Exercise - The lines below starting at the line containing "RADIO3 pin SCK: B6 -> A6" and ending at the line containing "RFID3 pin MISO: B13 -> B11" are to be repeated exactly, with both ends kept and nothing else added.

::::::::

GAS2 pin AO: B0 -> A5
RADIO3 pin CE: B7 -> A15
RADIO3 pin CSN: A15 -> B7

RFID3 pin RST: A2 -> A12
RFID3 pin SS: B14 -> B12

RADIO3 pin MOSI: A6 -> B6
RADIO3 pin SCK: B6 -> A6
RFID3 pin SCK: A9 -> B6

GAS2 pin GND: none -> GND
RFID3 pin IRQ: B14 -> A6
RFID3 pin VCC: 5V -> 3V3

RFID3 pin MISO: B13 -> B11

::::::::

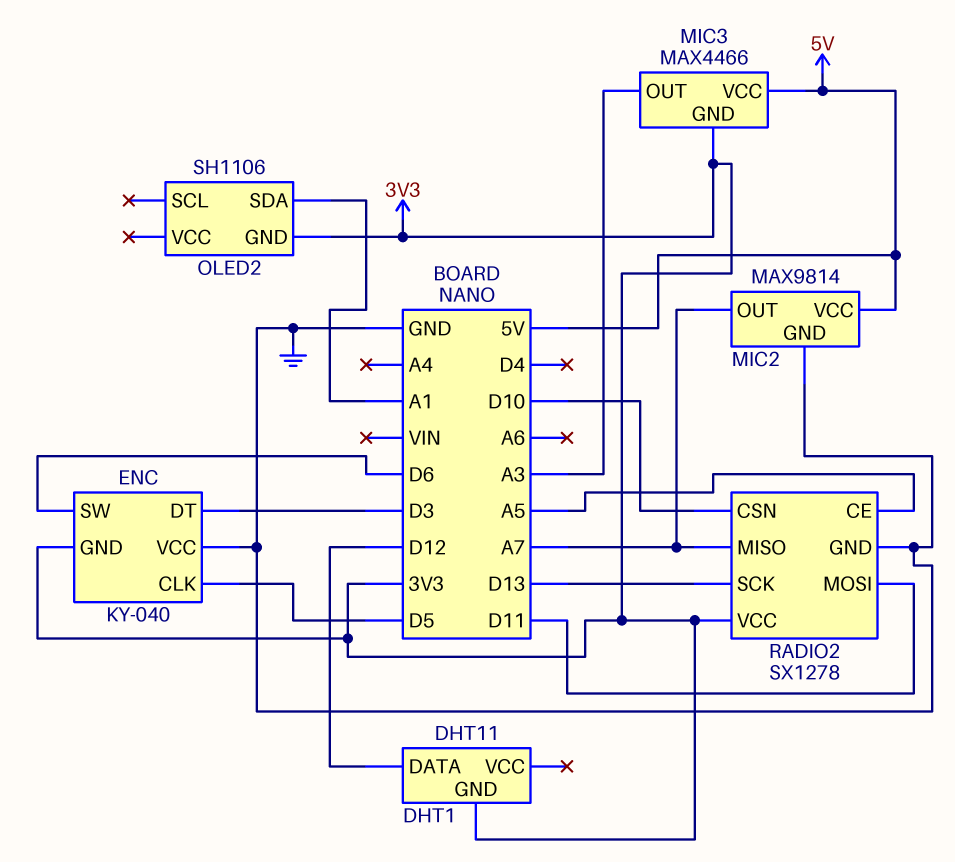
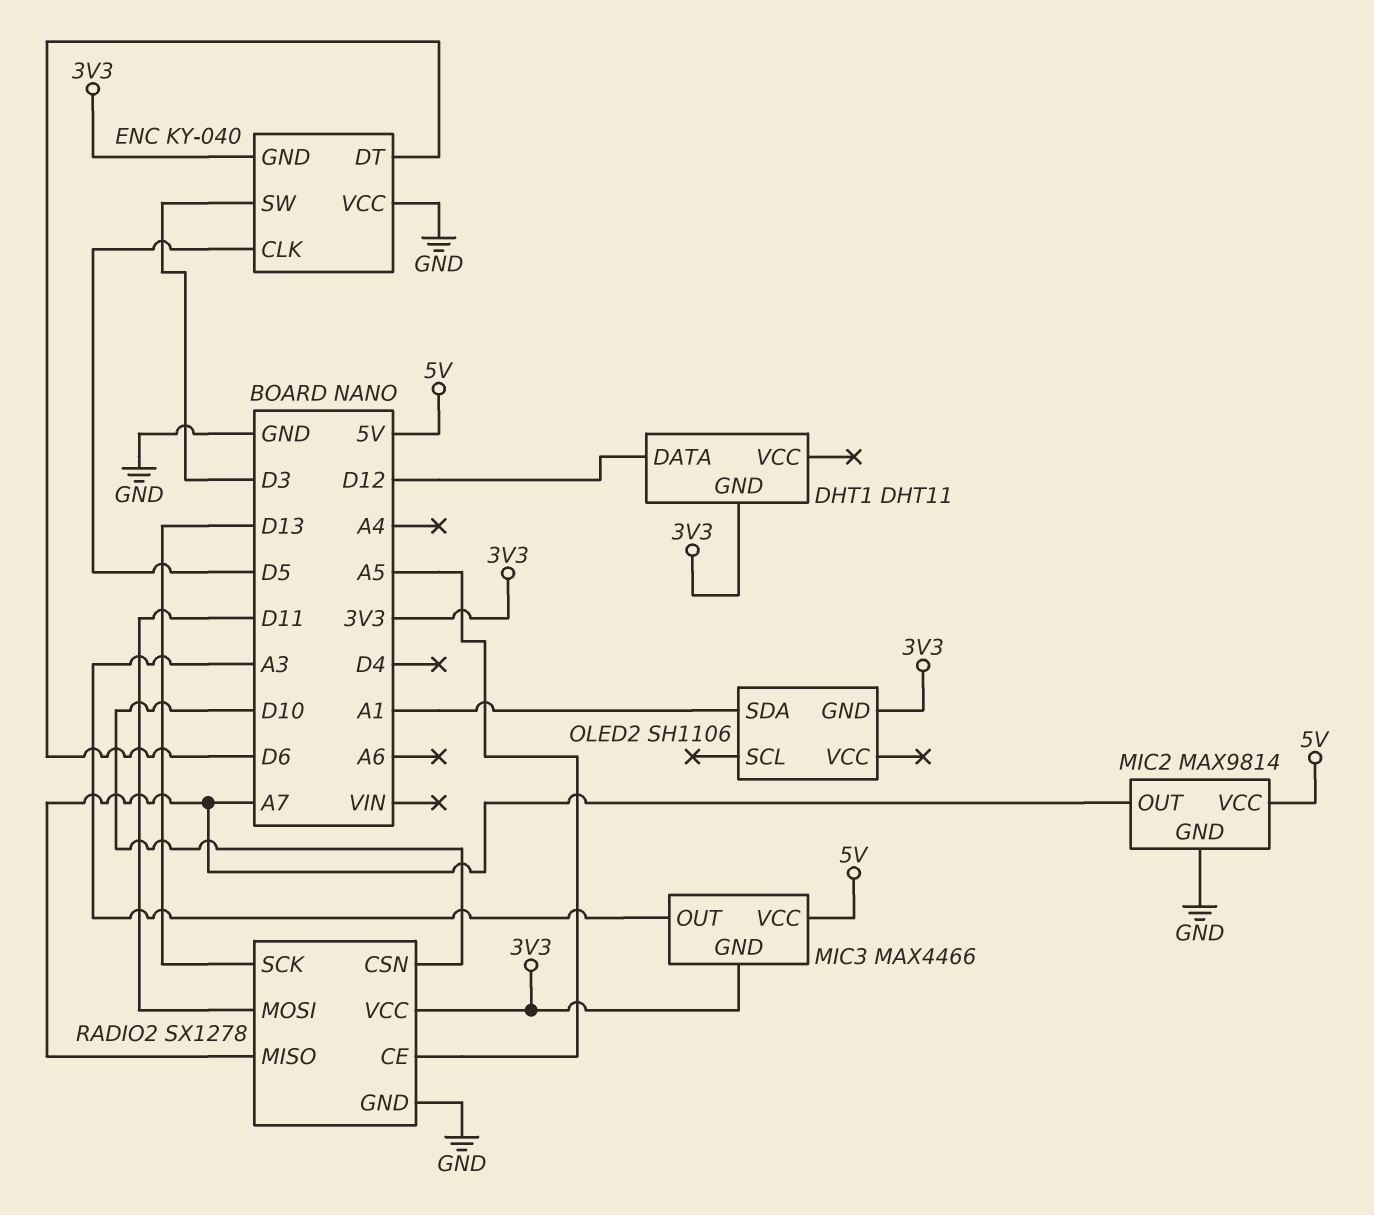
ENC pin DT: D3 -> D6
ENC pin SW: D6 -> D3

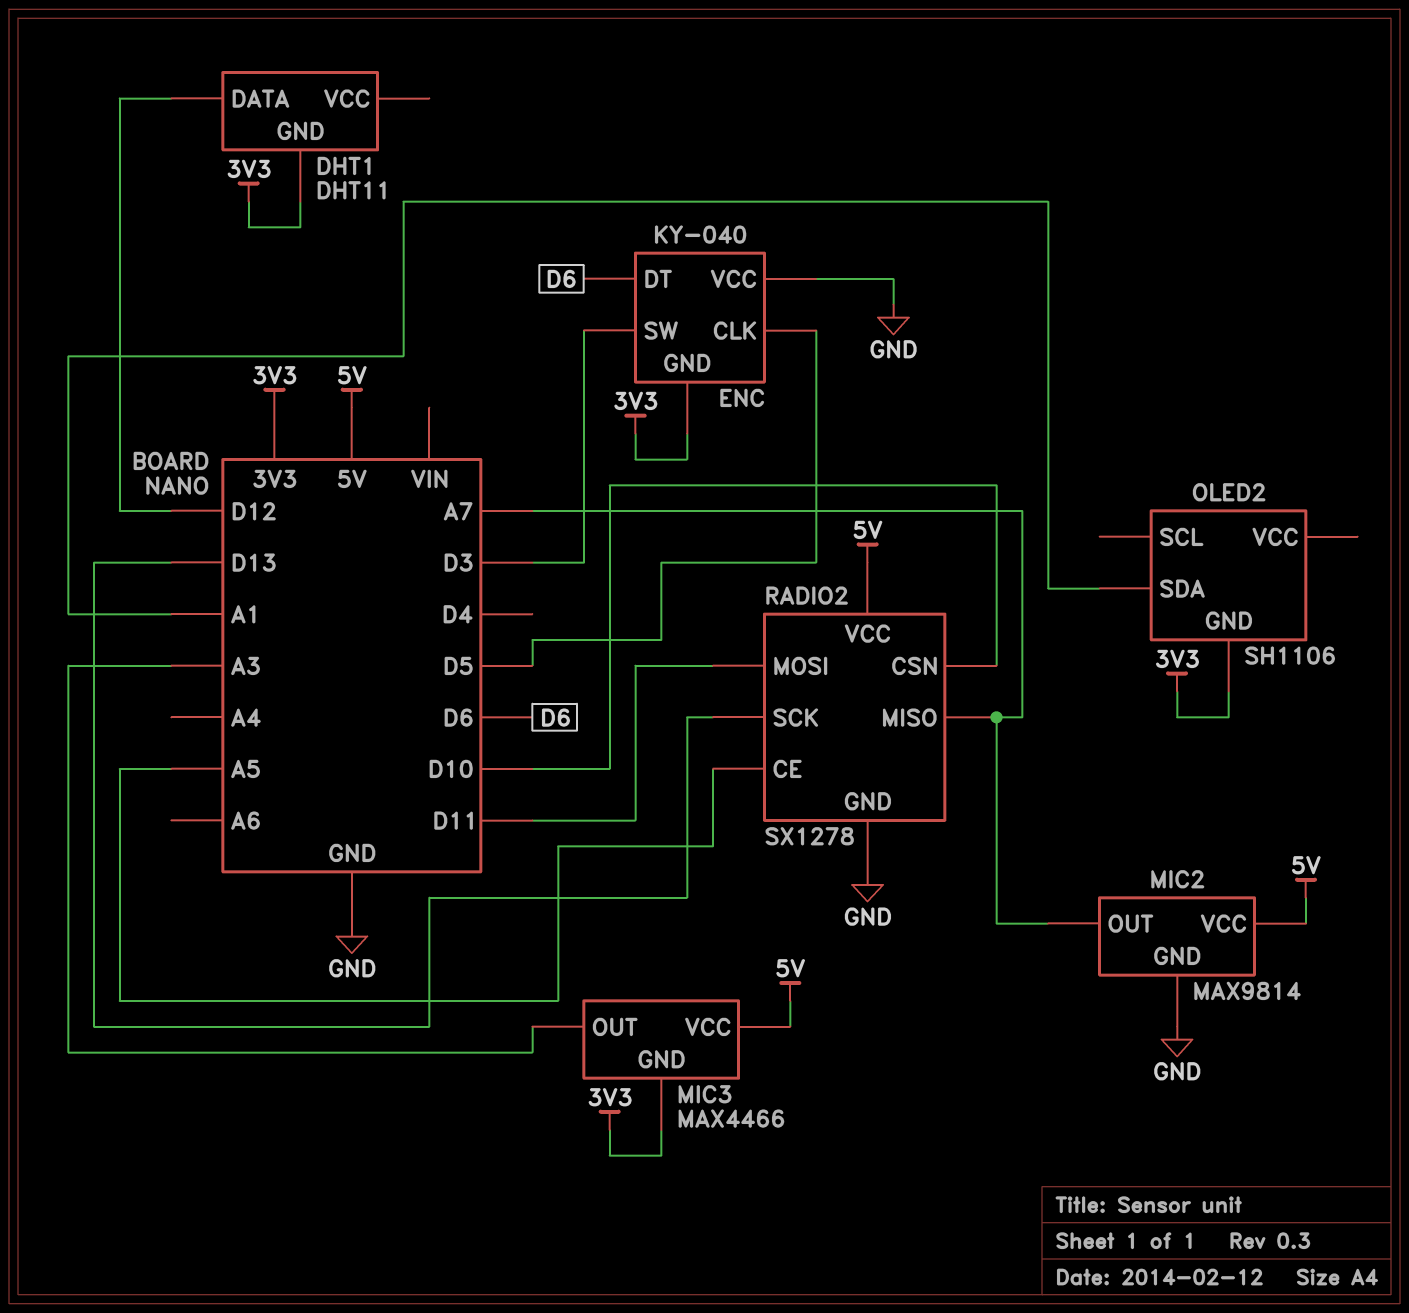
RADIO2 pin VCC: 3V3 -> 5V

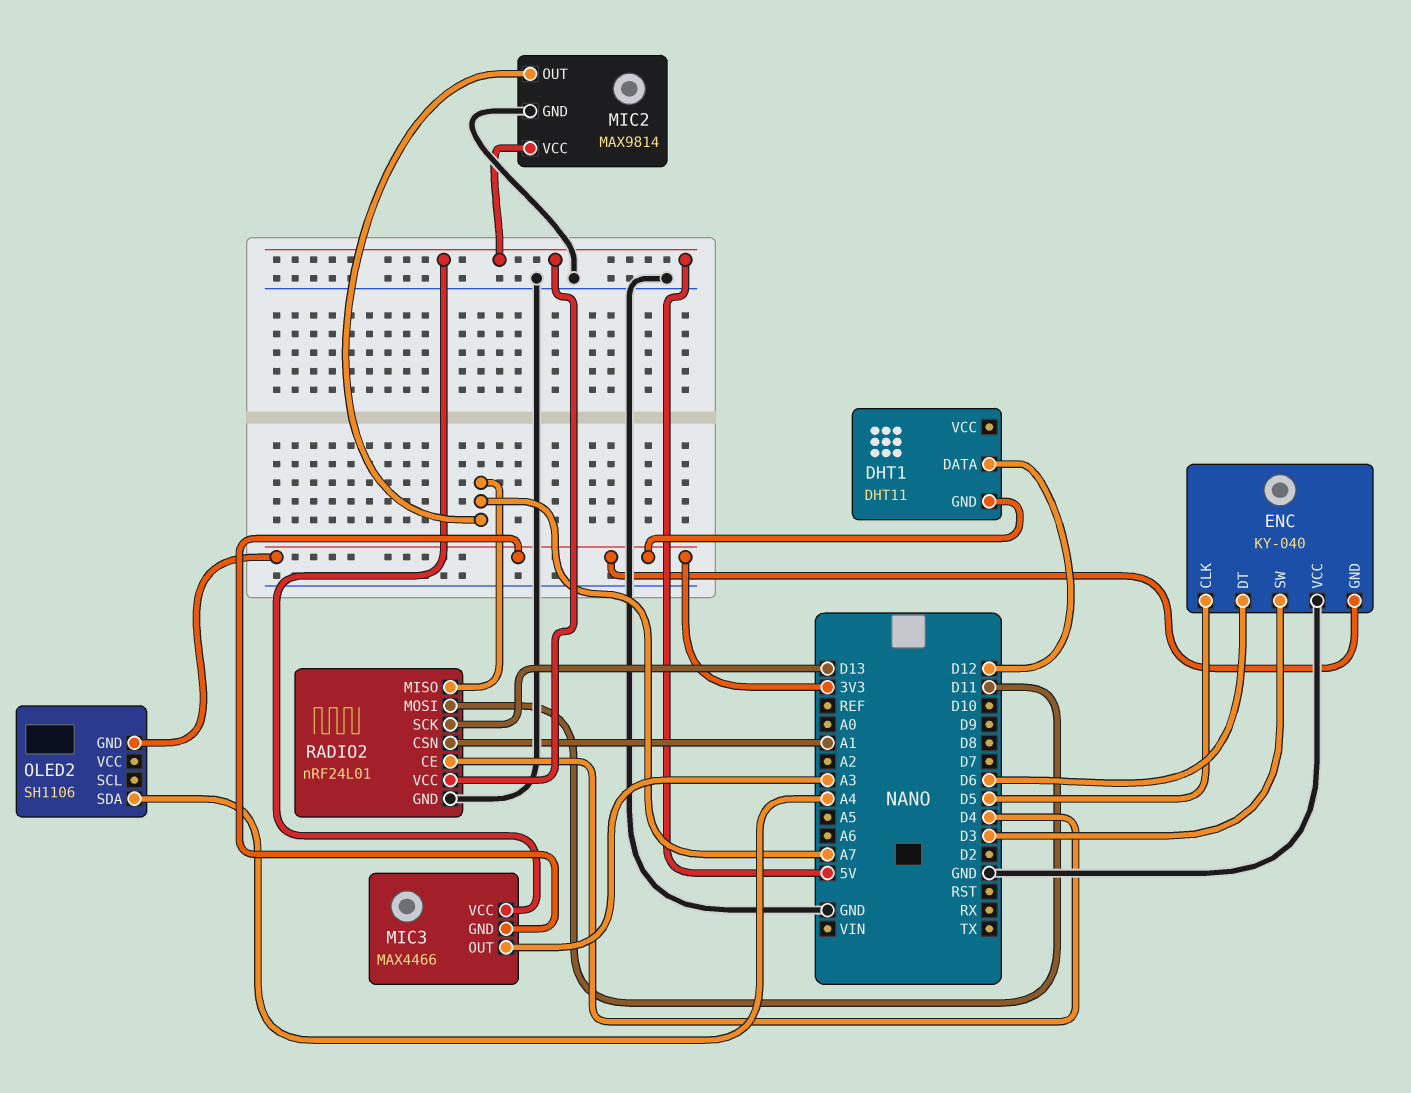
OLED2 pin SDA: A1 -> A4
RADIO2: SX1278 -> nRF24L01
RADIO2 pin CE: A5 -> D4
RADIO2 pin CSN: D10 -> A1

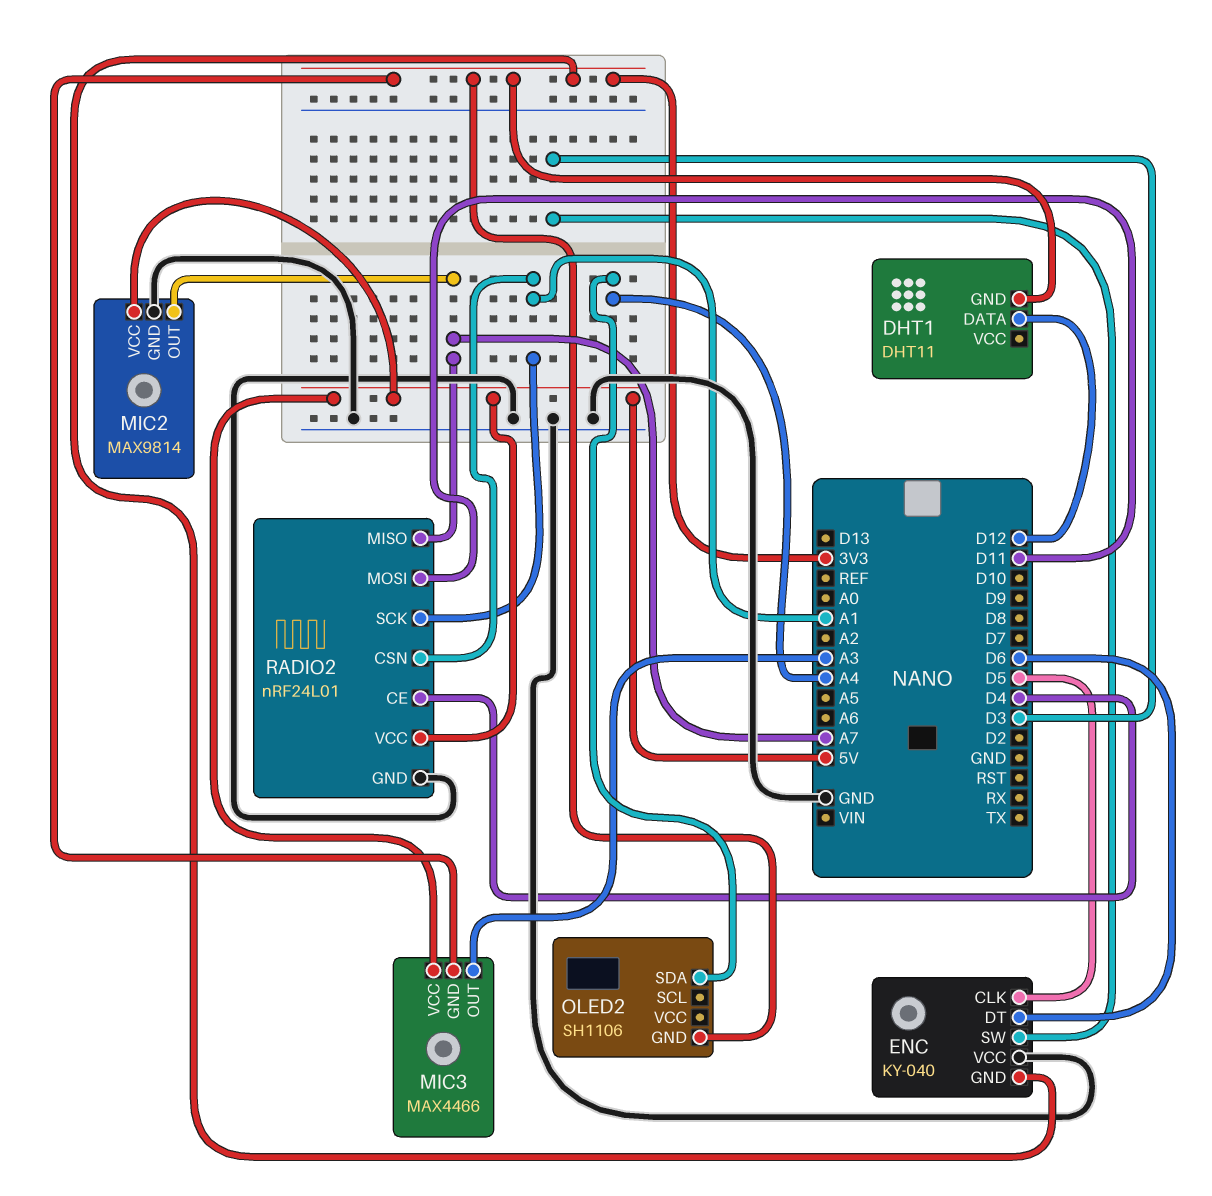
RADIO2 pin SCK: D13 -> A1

::::::::

Your solution -
RADIO3 pin SCK: B6 -> A6
RFID3 pin SCK: A9 -> B6

GAS2 pin GND: none -> GND
RFID3 pin IRQ: B14 -> A6
RFID3 pin VCC: 5V -> 3V3

RFID3 pin MISO: B13 -> B11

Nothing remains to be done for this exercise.